§ Task prompt
Reproduce the records below; each should match the original exactly.

********

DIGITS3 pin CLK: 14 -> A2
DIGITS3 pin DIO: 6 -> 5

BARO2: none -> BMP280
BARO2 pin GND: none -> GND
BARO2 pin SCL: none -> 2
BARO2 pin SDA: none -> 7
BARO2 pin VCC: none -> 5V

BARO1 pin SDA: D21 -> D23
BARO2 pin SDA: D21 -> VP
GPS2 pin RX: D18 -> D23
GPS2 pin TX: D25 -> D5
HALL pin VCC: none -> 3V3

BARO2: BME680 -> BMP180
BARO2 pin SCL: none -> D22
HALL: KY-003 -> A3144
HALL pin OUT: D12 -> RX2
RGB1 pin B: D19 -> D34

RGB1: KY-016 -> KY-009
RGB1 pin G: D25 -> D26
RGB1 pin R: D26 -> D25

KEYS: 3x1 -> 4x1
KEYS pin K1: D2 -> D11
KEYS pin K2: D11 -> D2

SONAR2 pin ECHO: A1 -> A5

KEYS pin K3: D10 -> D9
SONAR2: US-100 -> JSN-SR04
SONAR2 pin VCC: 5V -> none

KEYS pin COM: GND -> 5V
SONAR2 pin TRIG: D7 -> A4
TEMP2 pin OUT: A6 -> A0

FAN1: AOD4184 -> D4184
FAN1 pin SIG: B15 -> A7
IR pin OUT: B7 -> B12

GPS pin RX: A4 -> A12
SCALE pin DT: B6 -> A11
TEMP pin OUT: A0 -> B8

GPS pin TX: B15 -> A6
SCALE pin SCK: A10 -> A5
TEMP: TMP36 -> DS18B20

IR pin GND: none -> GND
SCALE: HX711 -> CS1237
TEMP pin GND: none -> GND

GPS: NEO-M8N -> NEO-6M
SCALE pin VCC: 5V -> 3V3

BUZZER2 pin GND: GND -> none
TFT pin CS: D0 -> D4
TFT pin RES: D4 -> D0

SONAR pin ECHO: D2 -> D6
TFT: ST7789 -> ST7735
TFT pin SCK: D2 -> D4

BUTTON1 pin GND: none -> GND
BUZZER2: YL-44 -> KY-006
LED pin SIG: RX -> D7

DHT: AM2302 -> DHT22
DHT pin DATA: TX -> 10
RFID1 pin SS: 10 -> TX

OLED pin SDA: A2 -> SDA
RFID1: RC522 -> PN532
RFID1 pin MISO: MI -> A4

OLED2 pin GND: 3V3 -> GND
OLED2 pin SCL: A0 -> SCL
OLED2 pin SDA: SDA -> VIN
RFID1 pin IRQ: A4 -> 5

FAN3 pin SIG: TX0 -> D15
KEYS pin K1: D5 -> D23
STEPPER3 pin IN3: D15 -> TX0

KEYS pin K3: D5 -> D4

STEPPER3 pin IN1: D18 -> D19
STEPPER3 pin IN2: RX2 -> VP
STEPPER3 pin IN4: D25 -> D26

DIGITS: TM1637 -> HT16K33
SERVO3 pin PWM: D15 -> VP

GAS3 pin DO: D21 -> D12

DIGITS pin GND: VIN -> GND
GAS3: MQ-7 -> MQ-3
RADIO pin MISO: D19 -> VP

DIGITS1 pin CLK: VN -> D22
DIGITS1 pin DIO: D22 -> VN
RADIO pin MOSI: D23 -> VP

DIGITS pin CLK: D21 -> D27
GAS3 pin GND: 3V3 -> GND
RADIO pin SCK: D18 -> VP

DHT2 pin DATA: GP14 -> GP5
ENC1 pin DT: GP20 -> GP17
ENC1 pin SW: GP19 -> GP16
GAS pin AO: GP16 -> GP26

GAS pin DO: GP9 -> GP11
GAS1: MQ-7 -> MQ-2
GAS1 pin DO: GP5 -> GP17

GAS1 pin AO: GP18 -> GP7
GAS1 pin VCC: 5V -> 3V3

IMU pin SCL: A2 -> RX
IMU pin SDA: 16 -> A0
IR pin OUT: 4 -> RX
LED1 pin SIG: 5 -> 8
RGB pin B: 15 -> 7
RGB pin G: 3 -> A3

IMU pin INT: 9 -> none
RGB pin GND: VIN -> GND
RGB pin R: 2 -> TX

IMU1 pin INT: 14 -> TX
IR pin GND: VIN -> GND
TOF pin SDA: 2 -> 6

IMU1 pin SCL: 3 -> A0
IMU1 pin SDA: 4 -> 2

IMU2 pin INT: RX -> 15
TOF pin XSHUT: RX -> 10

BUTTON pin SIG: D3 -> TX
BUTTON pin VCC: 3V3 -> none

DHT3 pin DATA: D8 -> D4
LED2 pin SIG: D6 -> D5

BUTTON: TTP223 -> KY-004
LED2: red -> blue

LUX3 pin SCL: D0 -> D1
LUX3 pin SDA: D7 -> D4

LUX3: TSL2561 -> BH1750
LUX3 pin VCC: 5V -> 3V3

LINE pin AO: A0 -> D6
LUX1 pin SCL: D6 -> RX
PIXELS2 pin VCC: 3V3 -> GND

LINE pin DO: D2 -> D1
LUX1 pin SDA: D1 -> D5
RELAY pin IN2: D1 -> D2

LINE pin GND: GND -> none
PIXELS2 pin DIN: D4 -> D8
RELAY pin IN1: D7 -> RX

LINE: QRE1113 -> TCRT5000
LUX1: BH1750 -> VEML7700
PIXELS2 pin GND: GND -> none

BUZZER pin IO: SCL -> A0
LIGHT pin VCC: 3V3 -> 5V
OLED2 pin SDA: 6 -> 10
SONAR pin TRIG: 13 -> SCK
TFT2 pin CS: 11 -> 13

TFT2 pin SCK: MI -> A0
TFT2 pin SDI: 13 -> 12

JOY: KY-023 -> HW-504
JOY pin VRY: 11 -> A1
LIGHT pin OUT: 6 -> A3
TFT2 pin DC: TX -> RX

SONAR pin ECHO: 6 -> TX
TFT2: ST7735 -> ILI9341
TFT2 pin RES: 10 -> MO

********

§ Answer for this exercise
DIGITS3 pin CLK: 14 -> A2
DIGITS3 pin DIO: 6 -> 5

BARO2: none -> BMP280
BARO2 pin GND: none -> GND
BARO2 pin SCL: none -> 2
BARO2 pin SDA: none -> 7
BARO2 pin VCC: none -> 5V

BARO1 pin SDA: D21 -> D23
BARO2 pin SDA: D21 -> VP
GPS2 pin RX: D18 -> D23
GPS2 pin TX: D25 -> D5
HALL pin VCC: none -> 3V3

BARO2: BME680 -> BMP180
BARO2 pin SCL: none -> D22
HALL: KY-003 -> A3144
HALL pin OUT: D12 -> RX2
RGB1 pin B: D19 -> D34

RGB1: KY-016 -> KY-009
RGB1 pin G: D25 -> D26
RGB1 pin R: D26 -> D25

KEYS: 3x1 -> 4x1
KEYS pin K1: D2 -> D11
KEYS pin K2: D11 -> D2

SONAR2 pin ECHO: A1 -> A5

KEYS pin K3: D10 -> D9
SONAR2: US-100 -> JSN-SR04
SONAR2 pin VCC: 5V -> none

KEYS pin COM: GND -> 5V
SONAR2 pin TRIG: D7 -> A4
TEMP2 pin OUT: A6 -> A0

FAN1: AOD4184 -> D4184
FAN1 pin SIG: B15 -> A7
IR pin OUT: B7 -> B12

GPS pin RX: A4 -> A12
SCALE pin DT: B6 -> A11
TEMP pin OUT: A0 -> B8

GPS pin TX: B15 -> A6
SCALE pin SCK: A10 -> A5
TEMP: TMP36 -> DS18B20

IR pin GND: none -> GND
SCALE: HX711 -> CS1237
TEMP pin GND: none -> GND

GPS: NEO-M8N -> NEO-6M
SCALE pin VCC: 5V -> 3V3

BUZZER2 pin GND: GND -> none
TFT pin CS: D0 -> D4
TFT pin RES: D4 -> D0

SONAR pin ECHO: D2 -> D6
TFT: ST7789 -> ST7735
TFT pin SCK: D2 -> D4

BUTTON1 pin GND: none -> GND
BUZZER2: YL-44 -> KY-006
LED pin SIG: RX -> D7

DHT: AM2302 -> DHT22
DHT pin DATA: TX -> 10
RFID1 pin SS: 10 -> TX

OLED pin SDA: A2 -> SDA
RFID1: RC522 -> PN532
RFID1 pin MISO: MI -> A4

OLED2 pin GND: 3V3 -> GND
OLED2 pin SCL: A0 -> SCL
OLED2 pin SDA: SDA -> VIN
RFID1 pin IRQ: A4 -> 5

FAN3 pin SIG: TX0 -> D15
KEYS pin K1: D5 -> D23
STEPPER3 pin IN3: D15 -> TX0

KEYS pin K3: D5 -> D4

STEPPER3 pin IN1: D18 -> D19
STEPPER3 pin IN2: RX2 -> VP
STEPPER3 pin IN4: D25 -> D26

DIGITS: TM1637 -> HT16K33
SERVO3 pin PWM: D15 -> VP

GAS3 pin DO: D21 -> D12

DIGITS pin GND: VIN -> GND
GAS3: MQ-7 -> MQ-3
RADIO pin MISO: D19 -> VP

DIGITS1 pin CLK: VN -> D22
DIGITS1 pin DIO: D22 -> VN
RADIO pin MOSI: D23 -> VP

DIGITS pin CLK: D21 -> D27
GAS3 pin GND: 3V3 -> GND
RADIO pin SCK: D18 -> VP

DHT2 pin DATA: GP14 -> GP5
ENC1 pin DT: GP20 -> GP17
ENC1 pin SW: GP19 -> GP16
GAS pin AO: GP16 -> GP26

GAS pin DO: GP9 -> GP11
GAS1: MQ-7 -> MQ-2
GAS1 pin DO: GP5 -> GP17

GAS1 pin AO: GP18 -> GP7
GAS1 pin VCC: 5V -> 3V3

IMU pin SCL: A2 -> RX
IMU pin SDA: 16 -> A0
IR pin OUT: 4 -> RX
LED1 pin SIG: 5 -> 8
RGB pin B: 15 -> 7
RGB pin G: 3 -> A3

IMU pin INT: 9 -> none
RGB pin GND: VIN -> GND
RGB pin R: 2 -> TX

IMU1 pin INT: 14 -> TX
IR pin GND: VIN -> GND
TOF pin SDA: 2 -> 6

IMU1 pin SCL: 3 -> A0
IMU1 pin SDA: 4 -> 2

IMU2 pin INT: RX -> 15
TOF pin XSHUT: RX -> 10

BUTTON pin SIG: D3 -> TX
BUTTON pin VCC: 3V3 -> none

DHT3 pin DATA: D8 -> D4
LED2 pin SIG: D6 -> D5

BUTTON: TTP223 -> KY-004
LED2: red -> blue

LUX3 pin SCL: D0 -> D1
LUX3 pin SDA: D7 -> D4

LUX3: TSL2561 -> BH1750
LUX3 pin VCC: 5V -> 3V3

LINE pin AO: A0 -> D6
LUX1 pin SCL: D6 -> RX
PIXELS2 pin VCC: 3V3 -> GND

LINE pin DO: D2 -> D1
LUX1 pin SDA: D1 -> D5
RELAY pin IN2: D1 -> D2

LINE pin GND: GND -> none
PIXELS2 pin DIN: D4 -> D8
RELAY pin IN1: D7 -> RX

LINE: QRE1113 -> TCRT5000
LUX1: BH1750 -> VEML7700
PIXELS2 pin GND: GND -> none

BUZZER pin IO: SCL -> A0
LIGHT pin VCC: 3V3 -> 5V
OLED2 pin SDA: 6 -> 10
SONAR pin TRIG: 13 -> SCK
TFT2 pin CS: 11 -> 13

TFT2 pin SCK: MI -> A0
TFT2 pin SDI: 13 -> 12

JOY: KY-023 -> HW-504
JOY pin VRY: 11 -> A1
LIGHT pin OUT: 6 -> A3
TFT2 pin DC: TX -> RX

SONAR pin ECHO: 6 -> TX
TFT2: ST7735 -> ILI9341
TFT2 pin RES: 10 -> MO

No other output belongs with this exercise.